(Stored data)
- - - -

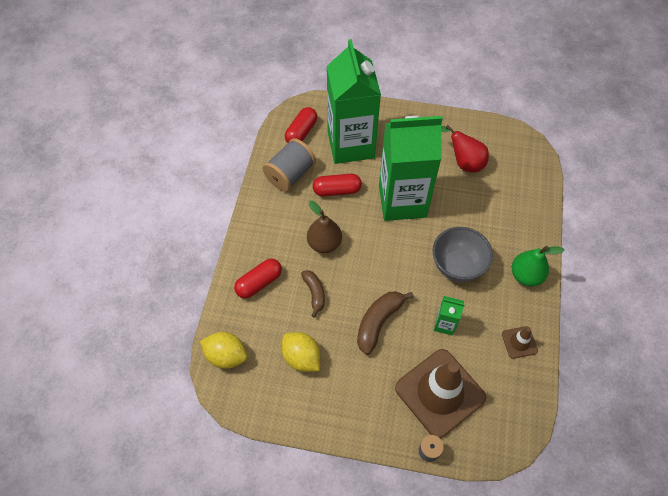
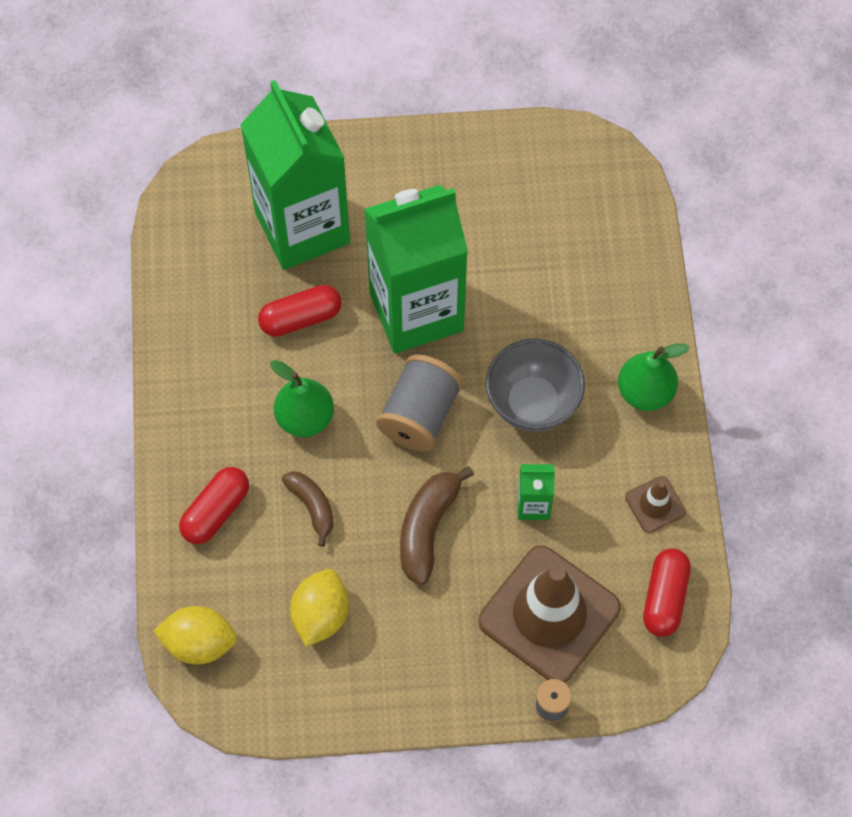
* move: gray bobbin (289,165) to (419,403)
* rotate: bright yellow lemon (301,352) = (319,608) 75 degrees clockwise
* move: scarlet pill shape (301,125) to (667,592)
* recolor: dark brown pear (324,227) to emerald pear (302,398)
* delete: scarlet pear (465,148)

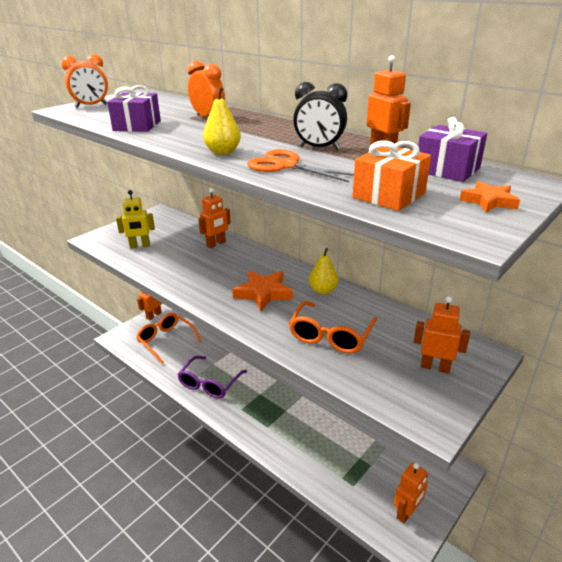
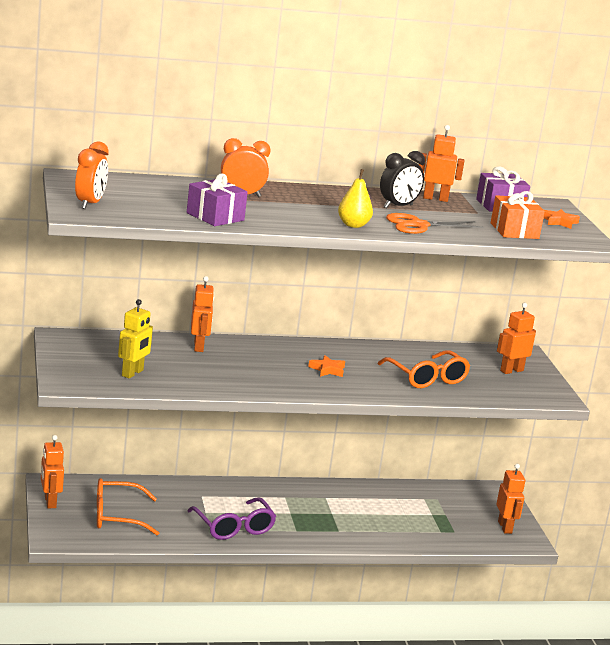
* resize: orange star shape (262,290) = (326,366) x0.58
* delete: bright yellow pear (323,271)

- - - -

Each entry should be copied exactly as written, though any pictures stay out.

* move: gray bobbin (289,165) to (419,403)
* rotate: bright yellow lemon (301,352) = (319,608) 75 degrees clockwise
* move: scarlet pill shape (301,125) to (667,592)
* recolor: dark brown pear (324,227) to emerald pear (302,398)
* delete: scarlet pear (465,148)

* resize: orange star shape (262,290) = (326,366) x0.58
* delete: bright yellow pear (323,271)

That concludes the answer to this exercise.